Materials provided:
====
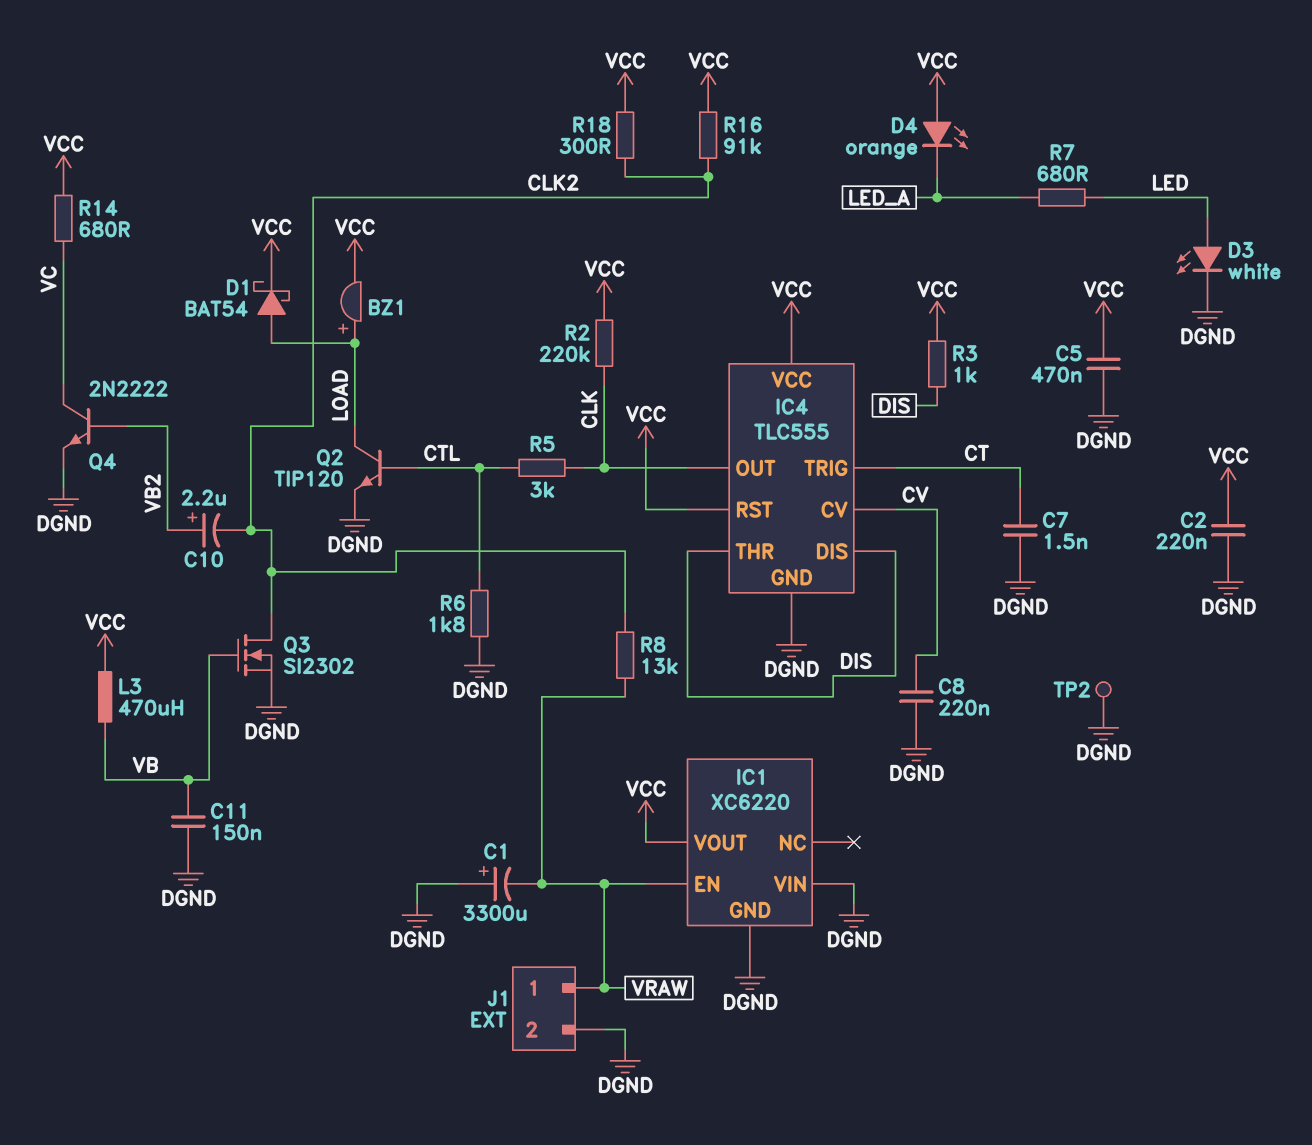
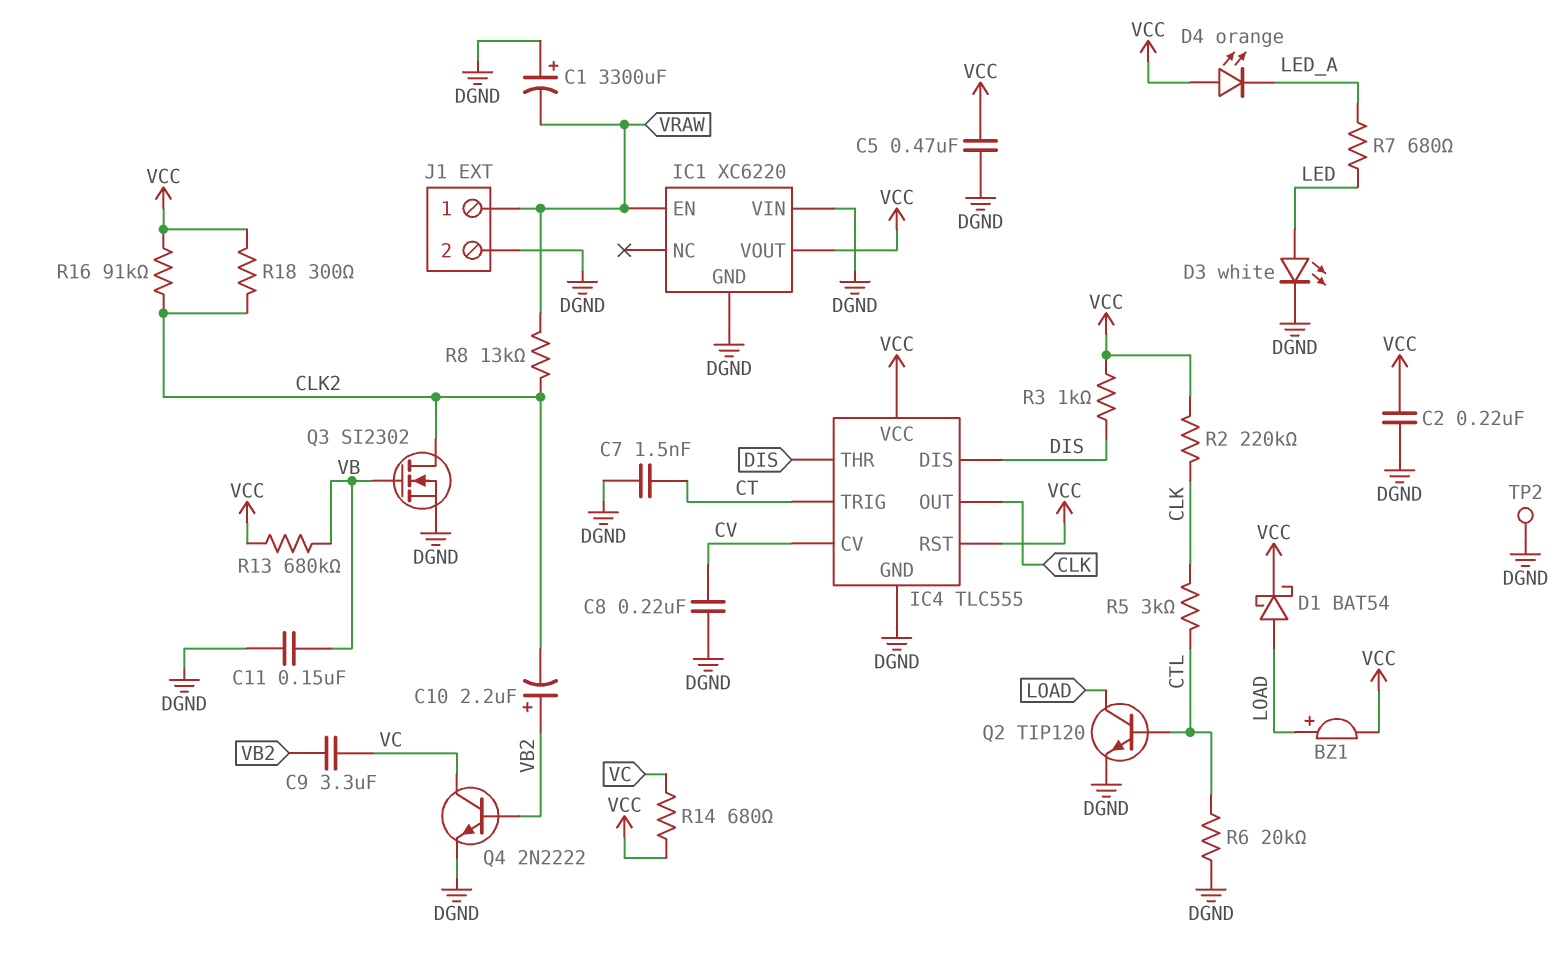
C9: none -> 3.3uF (VB2, VC)
L3: 470uH (VB, VCC) -> none
R6: 1.8k (CTL, DGND) -> 20k (CTL, DGND)
R13: none -> 680k (VB, VCC)

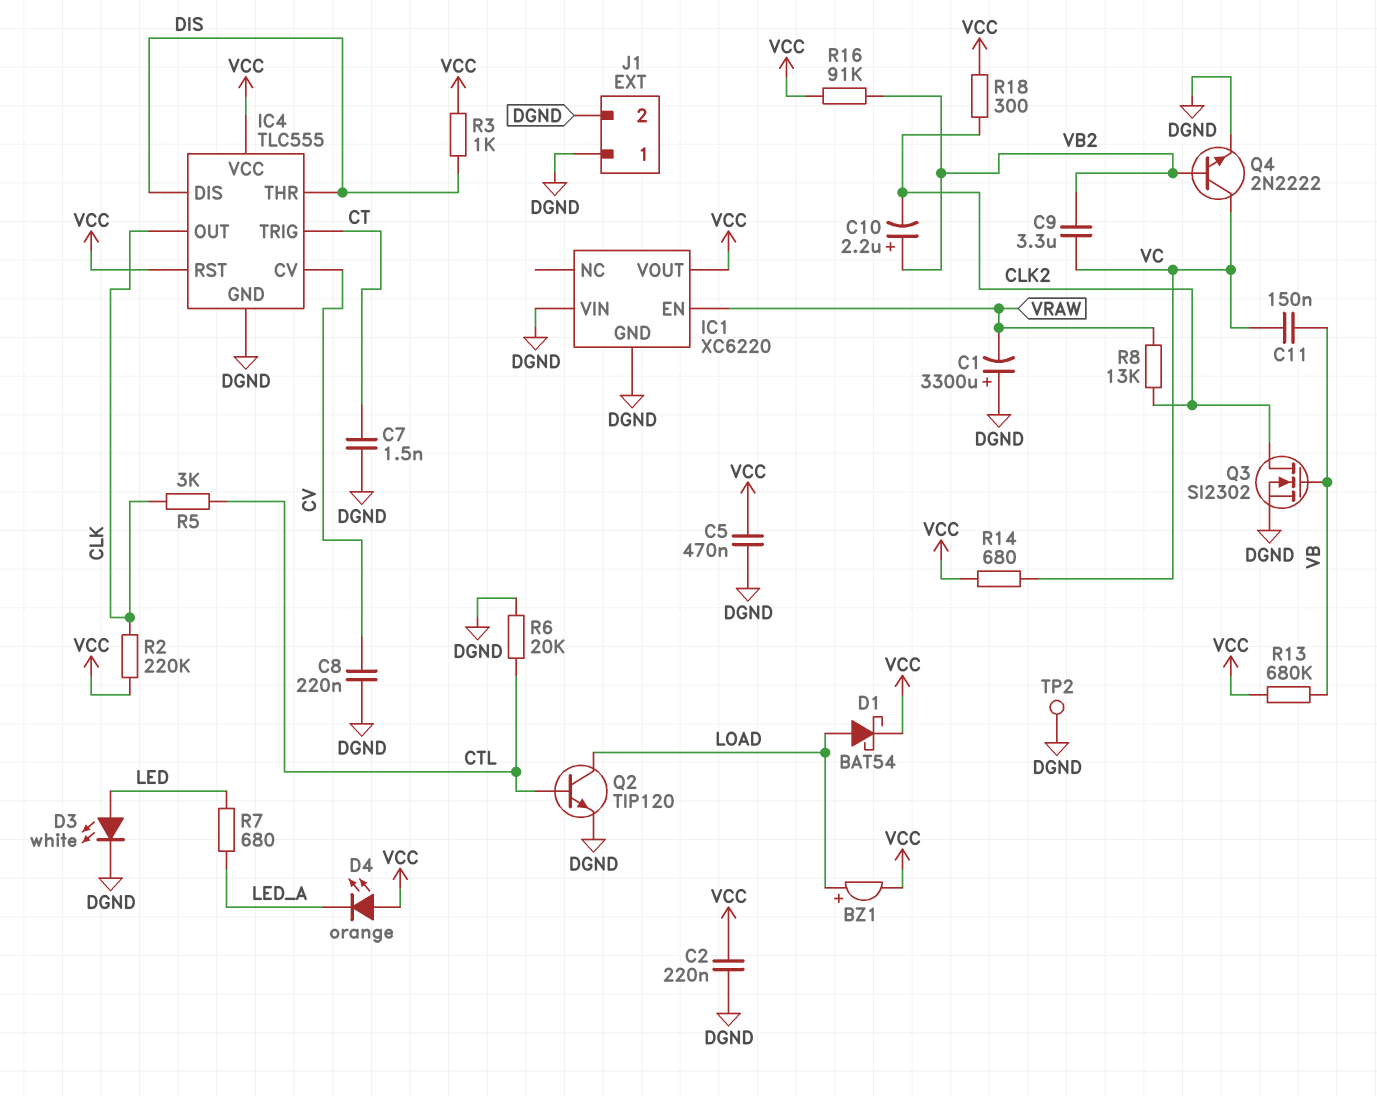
C11: 150nF (DGND, VB) -> 150nF (VB, VC)
J1 pin 1: VRAW -> DGND
R16: 91k (CLK2, VCC) -> 91k (VB2, VCC)

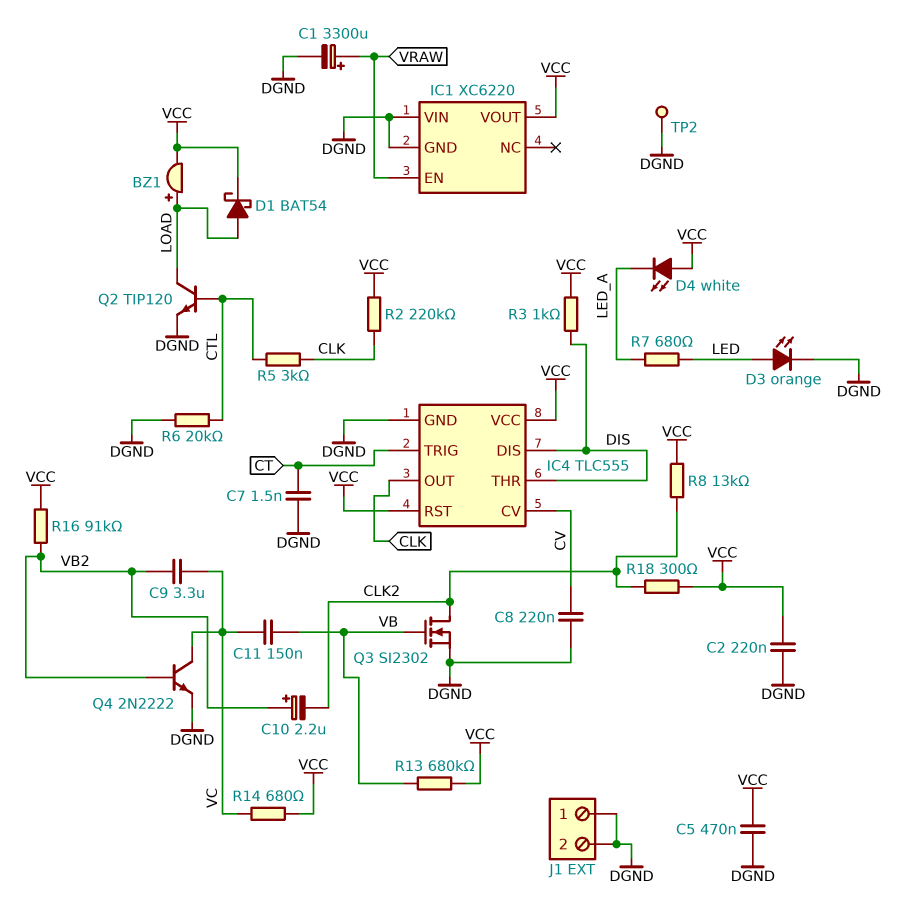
C1: 3300uF (plus DGND, minus VRAW) -> 3300uF (plus VRAW, minus DGND)
D3: LED white (A LED, K DGND) -> LED orange (A LED, K DGND)
D4: LED orange (A VCC, K LED_A) -> LED white (A VCC, K LED_A)
R8: 13k (CLK2, VRAW) -> 13k (CLK2, VCC)

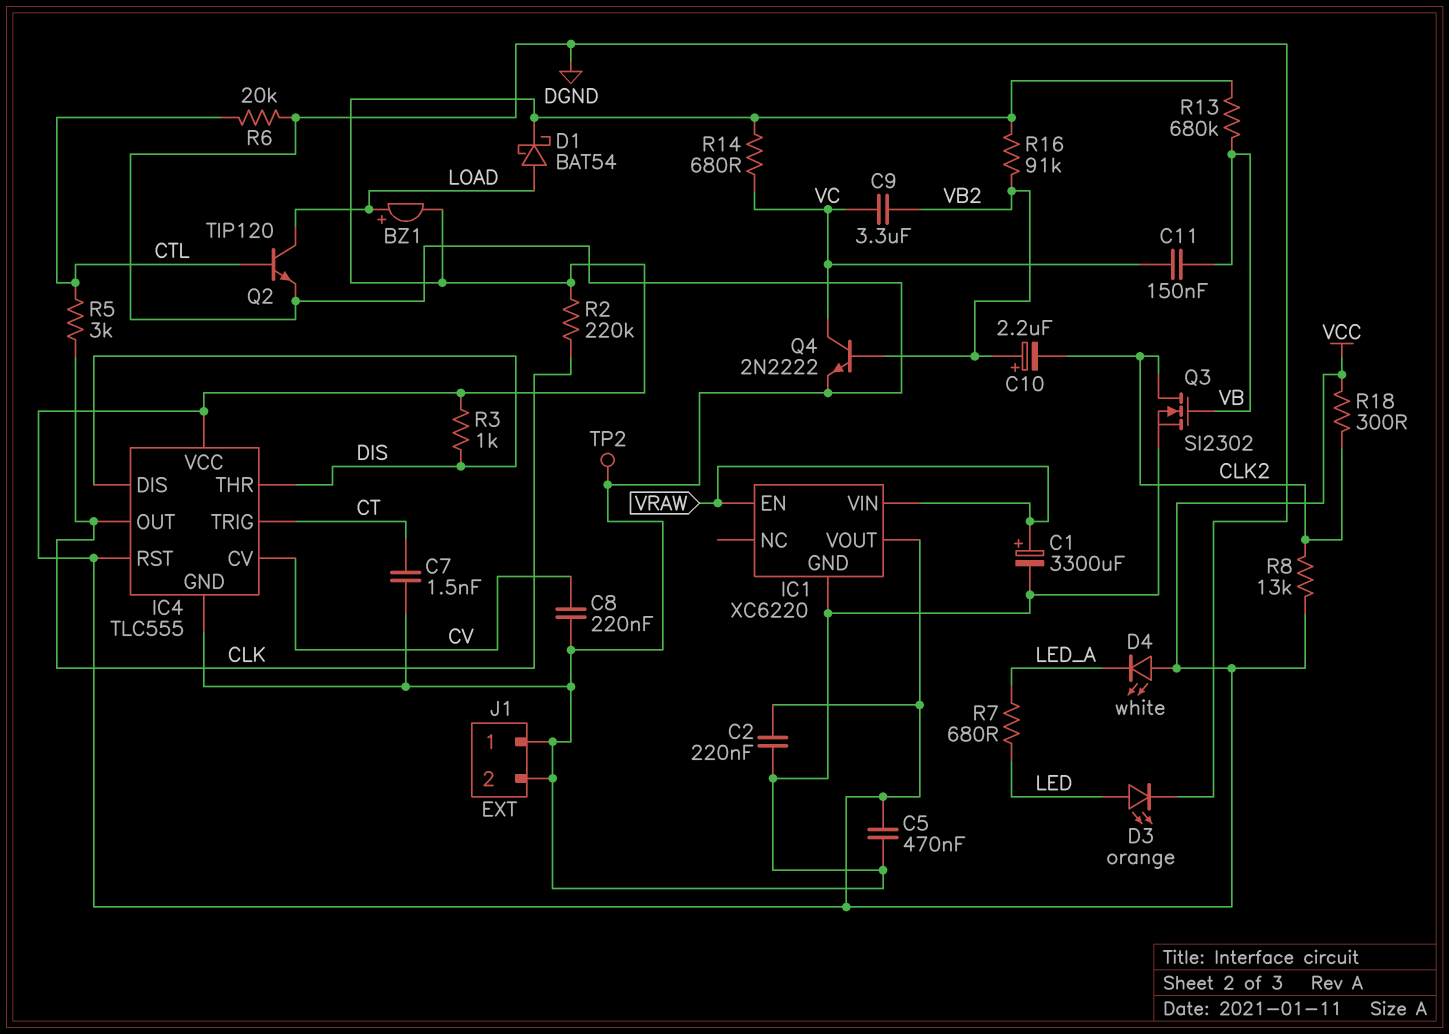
IC1 pin VIN: DGND -> VRAW

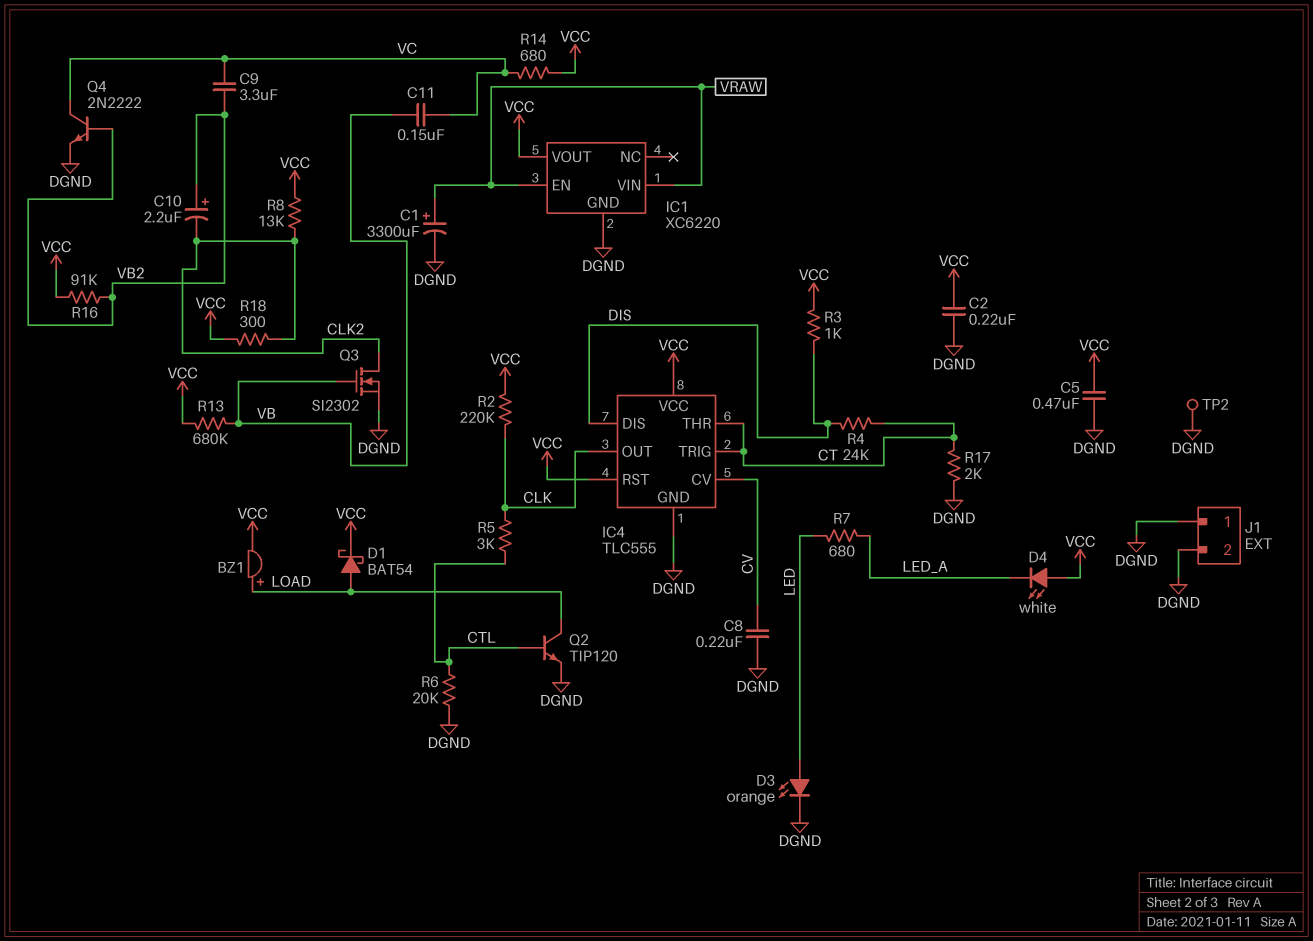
C7: 1.5nF (CT, DGND) -> none
IC4 pin THR: DIS -> CT
R4: none -> 24k (CT, DIS)
R17: none -> 2k (CT, DGND)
====
Goal of the exercise:
Your output should be only the lines from the line with "L3: 470uH (VB, VCC) -> none" through the end of the data, exactly as they stand, and no pictures.

Result:
L3: 470uH (VB, VCC) -> none
R6: 1.8k (CTL, DGND) -> 20k (CTL, DGND)
R13: none -> 680k (VB, VCC)

C11: 150nF (DGND, VB) -> 150nF (VB, VC)
J1 pin 1: VRAW -> DGND
R16: 91k (CLK2, VCC) -> 91k (VB2, VCC)

C1: 3300uF (plus DGND, minus VRAW) -> 3300uF (plus VRAW, minus DGND)
D3: LED white (A LED, K DGND) -> LED orange (A LED, K DGND)
D4: LED orange (A VCC, K LED_A) -> LED white (A VCC, K LED_A)
R8: 13k (CLK2, VRAW) -> 13k (CLK2, VCC)

IC1 pin VIN: DGND -> VRAW

C7: 1.5nF (CT, DGND) -> none
IC4 pin THR: DIS -> CT
R4: none -> 24k (CT, DIS)
R17: none -> 2k (CT, DGND)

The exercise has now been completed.